[BRIEF]:
Your output should be every line below, copied exactly.

[INPUT FOR THIS TASK]:
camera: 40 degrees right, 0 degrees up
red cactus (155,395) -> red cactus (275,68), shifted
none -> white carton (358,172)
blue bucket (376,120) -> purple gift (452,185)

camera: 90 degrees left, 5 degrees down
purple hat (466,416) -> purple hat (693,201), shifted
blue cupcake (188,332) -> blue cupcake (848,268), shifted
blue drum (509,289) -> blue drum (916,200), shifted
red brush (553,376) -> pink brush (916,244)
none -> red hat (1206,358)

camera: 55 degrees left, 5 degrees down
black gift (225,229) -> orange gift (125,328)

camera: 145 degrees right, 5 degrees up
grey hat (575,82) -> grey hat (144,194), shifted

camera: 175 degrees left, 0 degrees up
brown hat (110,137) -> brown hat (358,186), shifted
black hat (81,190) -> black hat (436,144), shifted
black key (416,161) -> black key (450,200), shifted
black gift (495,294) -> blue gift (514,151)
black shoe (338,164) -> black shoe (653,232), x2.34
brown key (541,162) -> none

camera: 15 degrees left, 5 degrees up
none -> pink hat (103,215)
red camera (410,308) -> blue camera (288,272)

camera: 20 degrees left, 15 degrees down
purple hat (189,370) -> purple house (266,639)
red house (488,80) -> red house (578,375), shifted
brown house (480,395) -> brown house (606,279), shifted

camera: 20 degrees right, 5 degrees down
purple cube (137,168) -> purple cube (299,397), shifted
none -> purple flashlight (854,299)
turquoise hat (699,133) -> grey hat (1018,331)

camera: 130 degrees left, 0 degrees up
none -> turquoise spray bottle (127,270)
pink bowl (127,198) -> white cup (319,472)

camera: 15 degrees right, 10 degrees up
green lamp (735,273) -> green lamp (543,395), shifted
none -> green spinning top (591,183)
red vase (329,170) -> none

[COMPLETED TASK]:
camera: 40 degrees right, 0 degrees up
red cactus (155,395) -> red cactus (275,68), shifted
none -> white carton (358,172)
blue bucket (376,120) -> purple gift (452,185)

camera: 90 degrees left, 5 degrees down
purple hat (466,416) -> purple hat (693,201), shifted
blue cupcake (188,332) -> blue cupcake (848,268), shifted
blue drum (509,289) -> blue drum (916,200), shifted
red brush (553,376) -> pink brush (916,244)
none -> red hat (1206,358)

camera: 55 degrees left, 5 degrees down
black gift (225,229) -> orange gift (125,328)

camera: 145 degrees right, 5 degrees up
grey hat (575,82) -> grey hat (144,194), shifted

camera: 175 degrees left, 0 degrees up
brown hat (110,137) -> brown hat (358,186), shifted
black hat (81,190) -> black hat (436,144), shifted
black key (416,161) -> black key (450,200), shifted
black gift (495,294) -> blue gift (514,151)
black shoe (338,164) -> black shoe (653,232), x2.34
brown key (541,162) -> none

camera: 15 degrees left, 5 degrees up
none -> pink hat (103,215)
red camera (410,308) -> blue camera (288,272)

camera: 20 degrees left, 15 degrees down
purple hat (189,370) -> purple house (266,639)
red house (488,80) -> red house (578,375), shifted
brown house (480,395) -> brown house (606,279), shifted

camera: 20 degrees right, 5 degrees down
purple cube (137,168) -> purple cube (299,397), shifted
none -> purple flashlight (854,299)
turquoise hat (699,133) -> grey hat (1018,331)

camera: 130 degrees left, 0 degrees up
none -> turquoise spray bottle (127,270)
pink bowl (127,198) -> white cup (319,472)

camera: 15 degrees right, 10 degrees up
green lamp (735,273) -> green lamp (543,395), shifted
none -> green spinning top (591,183)
red vase (329,170) -> none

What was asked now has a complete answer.